◆ AIM OF THE TASK
Start at the first line below and write out everything verbatim except the pictures.

◆ SUPPLIED RECORDS

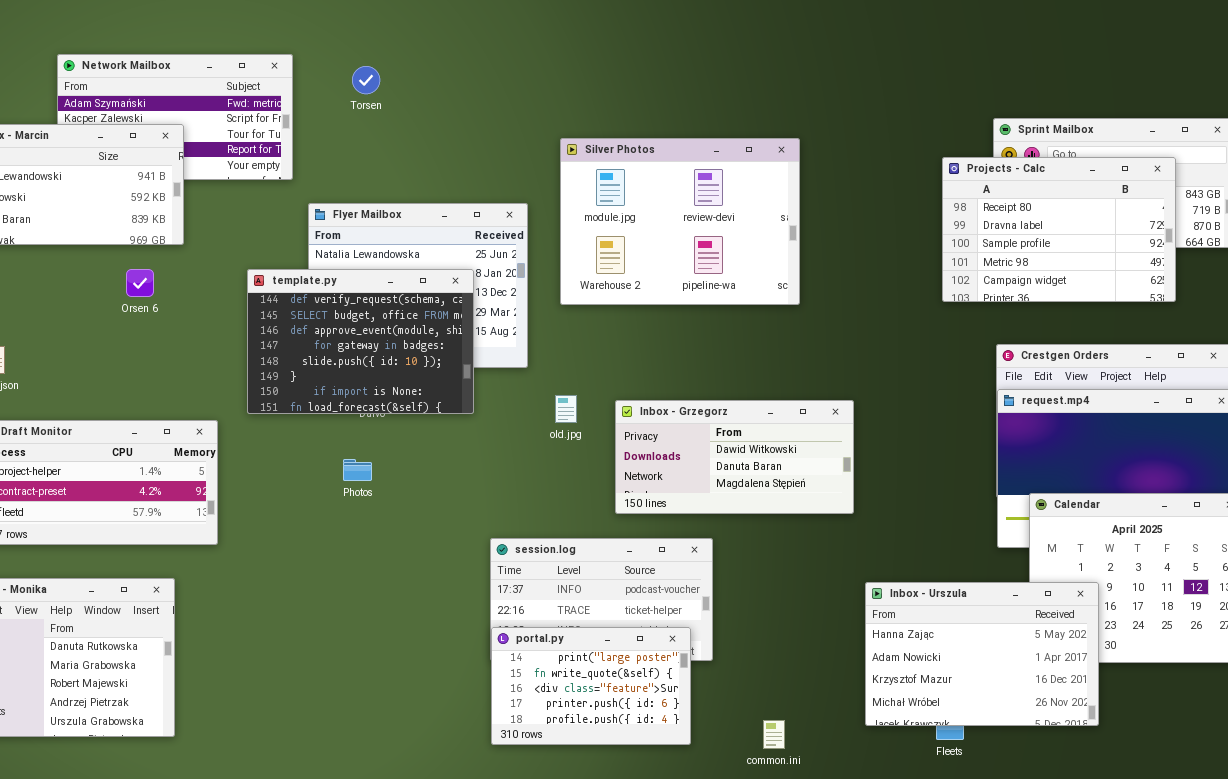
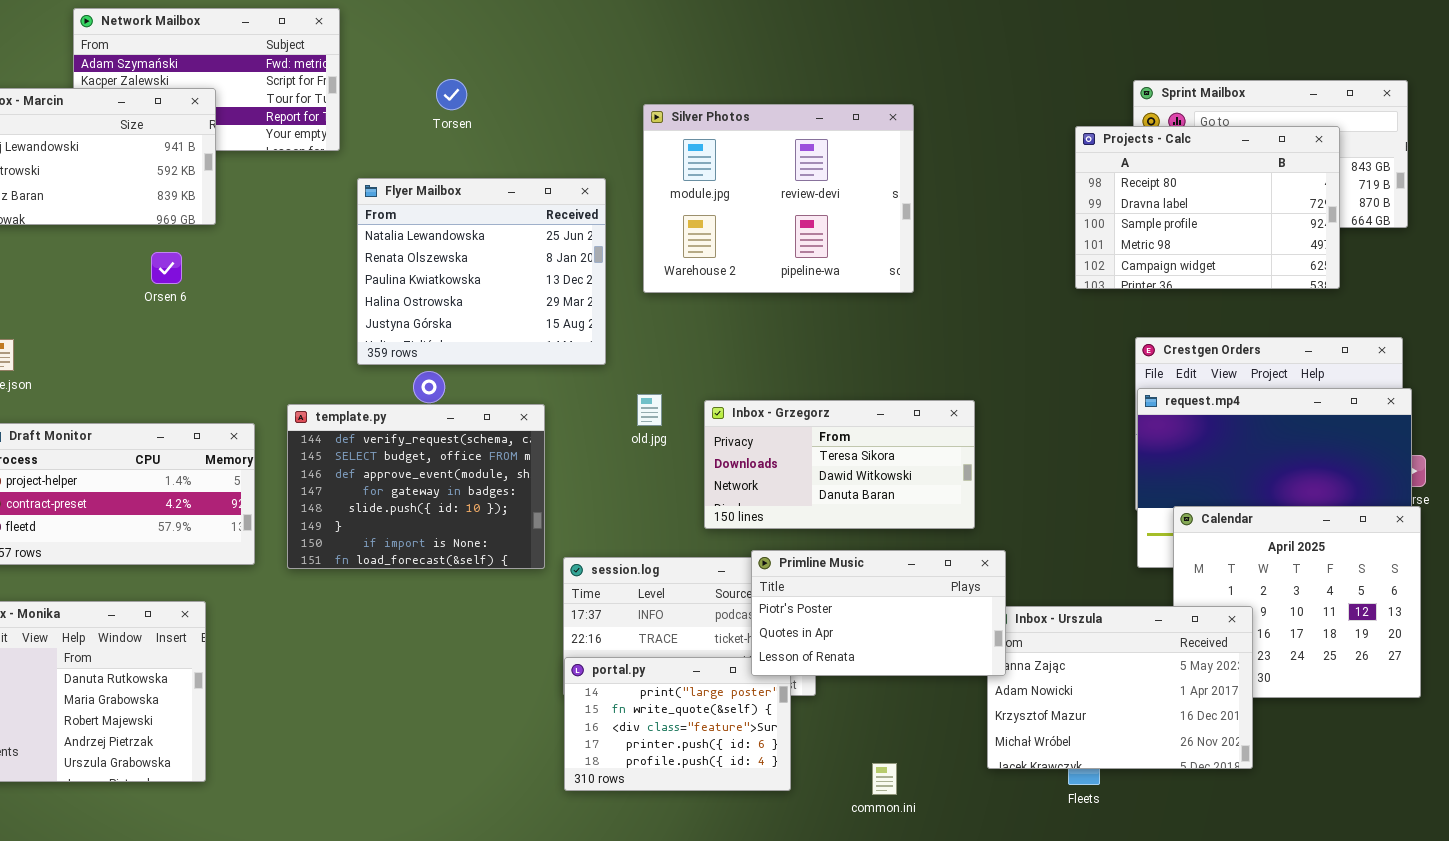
Torsen: [352,66,380,94] -> [436,79,467,110], moved
template.py: [247,269,474,414] -> [287,404,545,569], moved
Inbox - Grzegorz: [615,400,854,514] -> [704,400,975,529], scrolled up 1 row
Primline Music: none -> [751,550,1006,676], opened

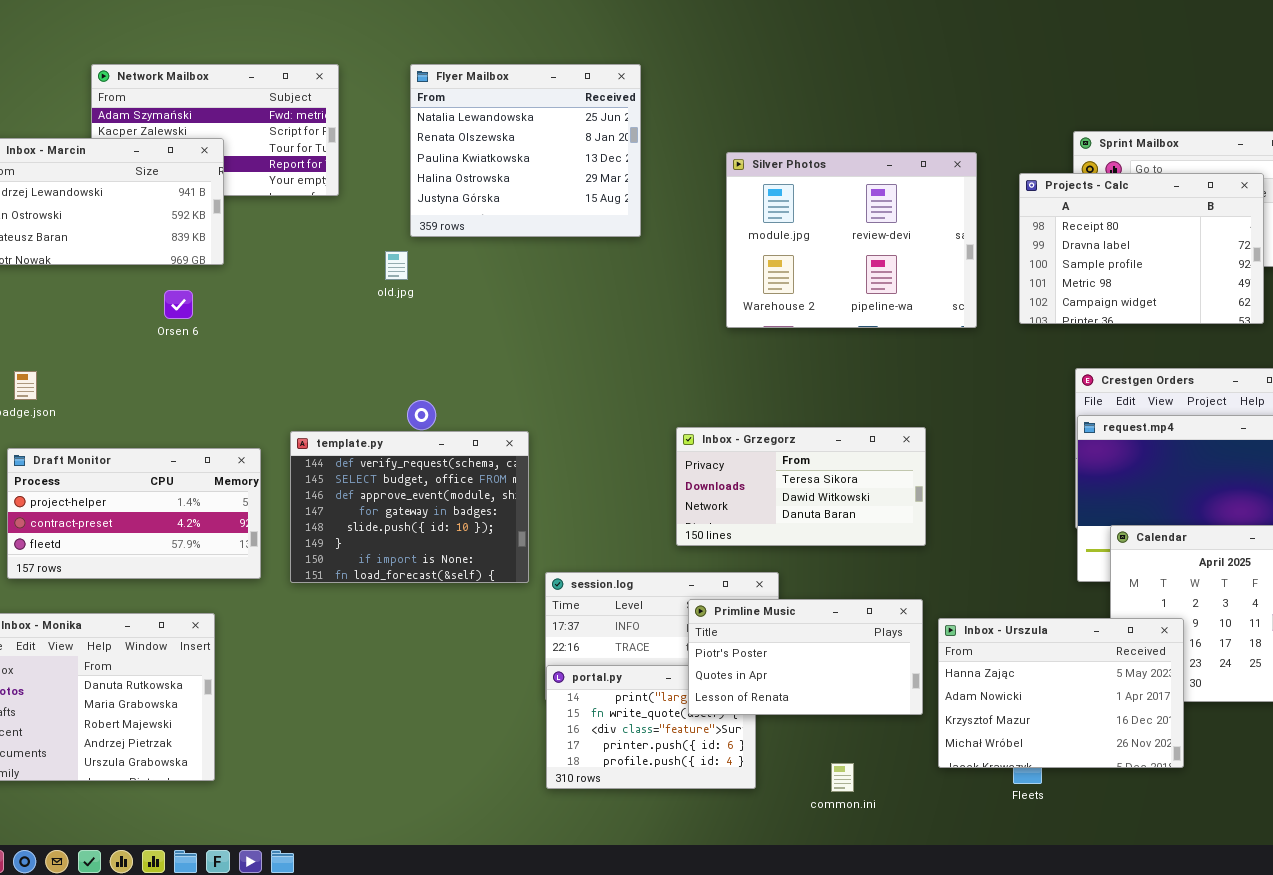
Silver Photos: [643,104,914,293] -> [726,152,977,328], moved
Flyer Mailbox: [357,178,606,365] -> [410,64,641,237], moved
old.jpg: [637,394,662,426] -> [385,251,408,280], moved
Primline Music: [751,550,1006,676] -> [688,599,923,715], moved

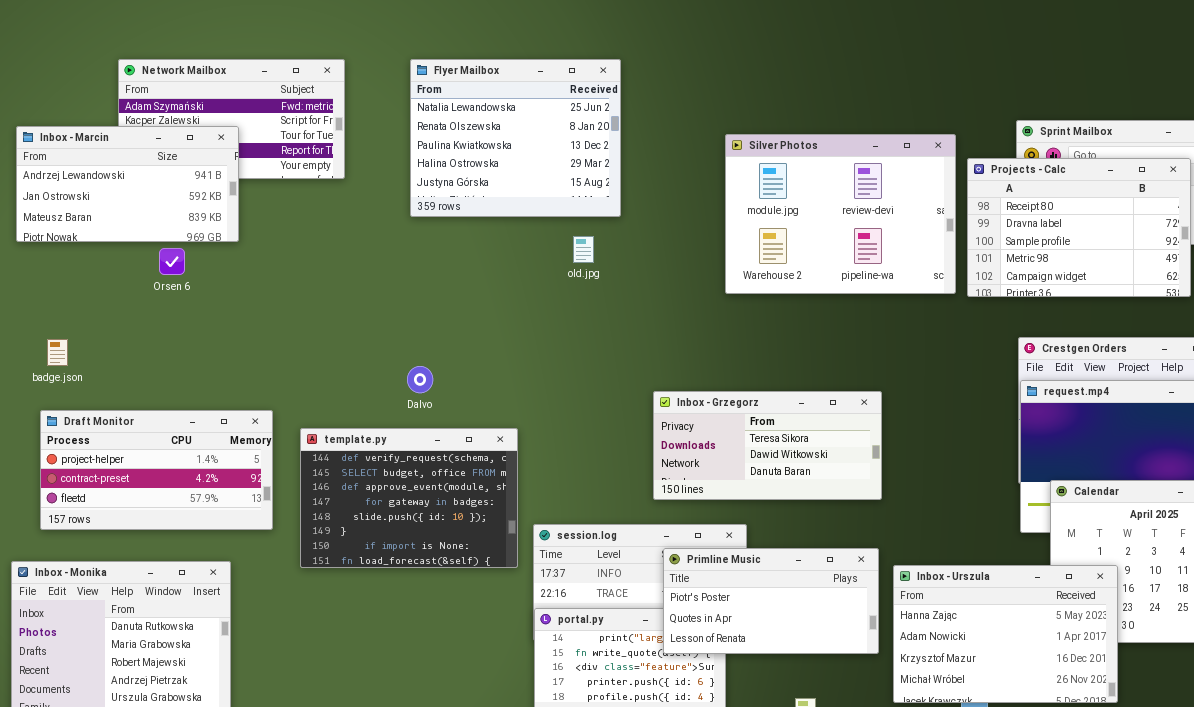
Silver Photos: [726,152,977,328] -> [725,134,956,294], moved
old.jpg: [385,251,408,280] -> [573,236,594,263], moved
Orsen 6: [164,290,193,319] -> [159,248,185,275], moved
template.py: [290,431,529,583] -> [300,428,518,568], moved

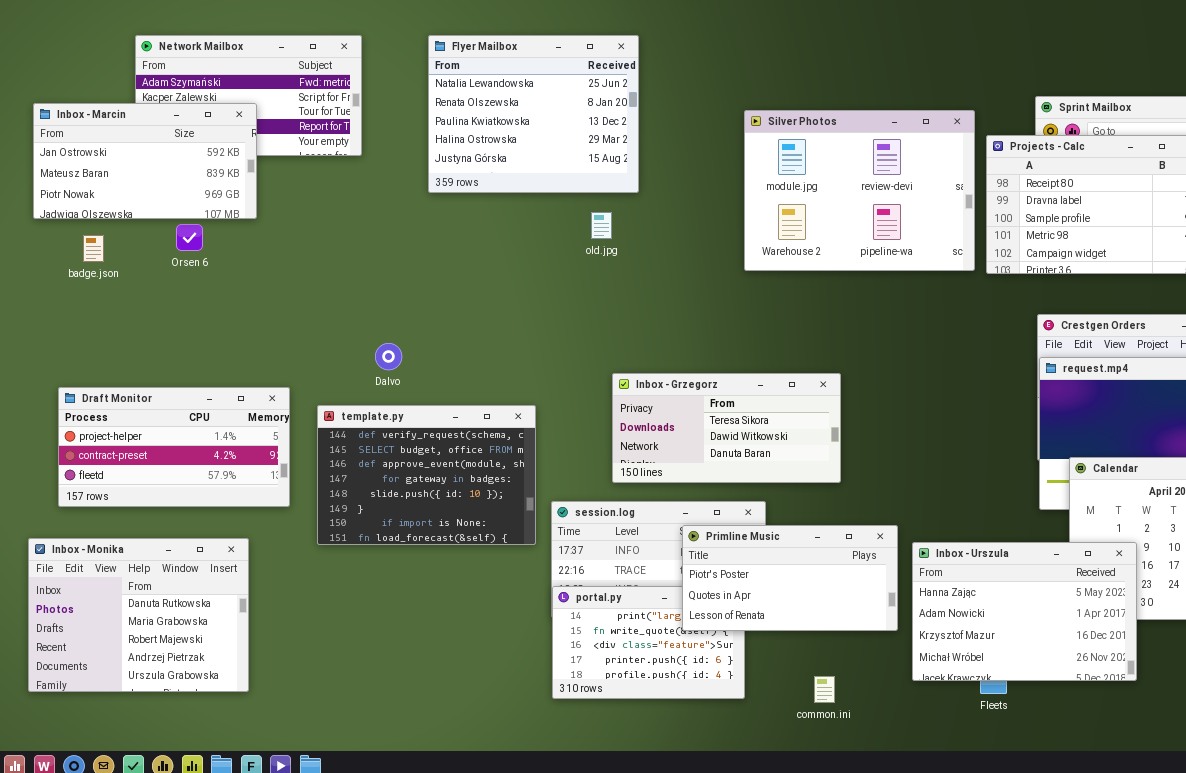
Inbox - Marcin: [16,126,239,242] -> [33,103,257,219], scrolled down 1 row
badge.json: [47,339,68,366] -> [83,235,104,262], moved
Dalvo: [407,366,433,393] -> [375,343,402,370], moved
Inbox - Grzegorz: [653,391,882,500] -> [612,373,841,483], moved

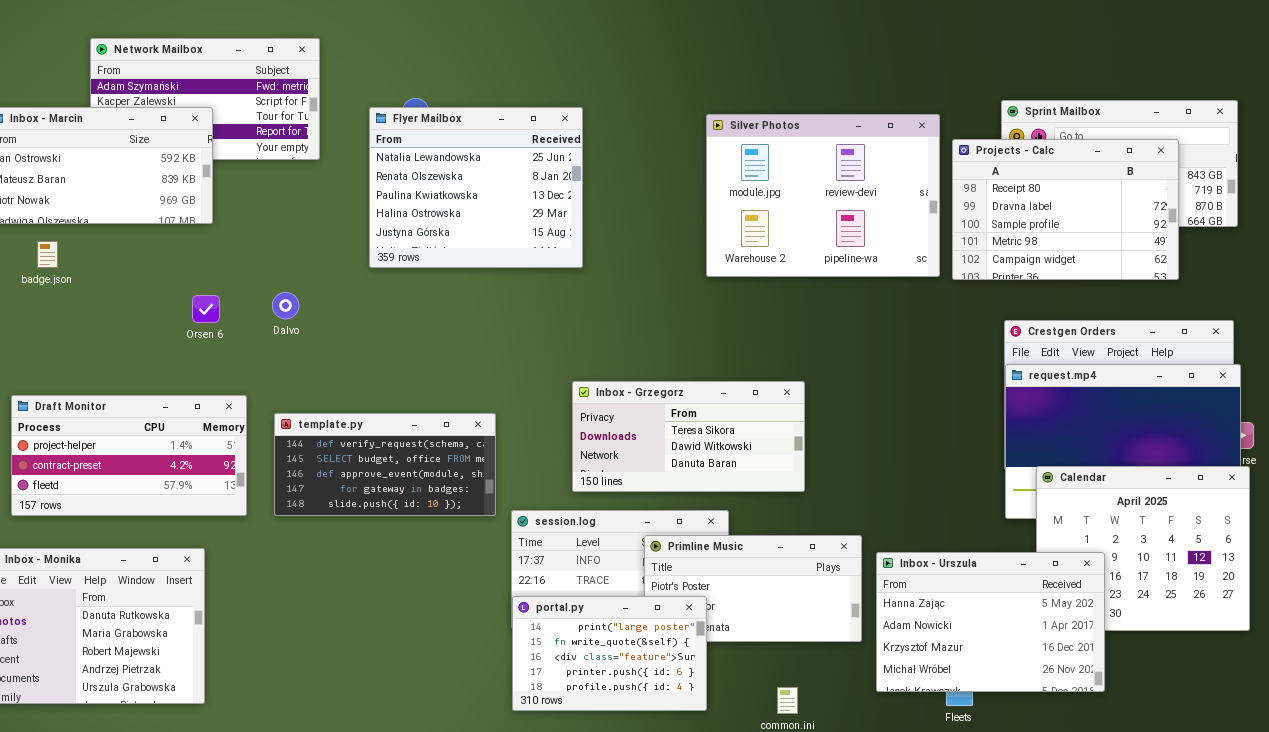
Flyer Mailbox: [428,35,639,193] -> [369,107,583,268], moved
Orsen 6: [176,224,203,251] -> [192,295,220,323], moved
Dalvo: [375,343,402,370] -> [272,292,299,319], moved
template.py: [317,405,536,545] -> [274,413,496,516], resized
portal.py: [552,586,745,699] -> [512,596,707,711], raised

◆ EXERCISE RESULT
Torsen: [352,66,380,94] -> [436,79,467,110], moved
template.py: [247,269,474,414] -> [287,404,545,569], moved
Inbox - Grzegorz: [615,400,854,514] -> [704,400,975,529], scrolled up 1 row
Primline Music: none -> [751,550,1006,676], opened

Silver Photos: [643,104,914,293] -> [726,152,977,328], moved
Flyer Mailbox: [357,178,606,365] -> [410,64,641,237], moved
old.jpg: [637,394,662,426] -> [385,251,408,280], moved
Primline Music: [751,550,1006,676] -> [688,599,923,715], moved

Silver Photos: [726,152,977,328] -> [725,134,956,294], moved
old.jpg: [385,251,408,280] -> [573,236,594,263], moved
Orsen 6: [164,290,193,319] -> [159,248,185,275], moved
template.py: [290,431,529,583] -> [300,428,518,568], moved

Inbox - Marcin: [16,126,239,242] -> [33,103,257,219], scrolled down 1 row
badge.json: [47,339,68,366] -> [83,235,104,262], moved
Dalvo: [407,366,433,393] -> [375,343,402,370], moved
Inbox - Grzegorz: [653,391,882,500] -> [612,373,841,483], moved

Flyer Mailbox: [428,35,639,193] -> [369,107,583,268], moved
Orsen 6: [176,224,203,251] -> [192,295,220,323], moved
Dalvo: [375,343,402,370] -> [272,292,299,319], moved
template.py: [317,405,536,545] -> [274,413,496,516], resized
portal.py: [552,586,745,699] -> [512,596,707,711], raised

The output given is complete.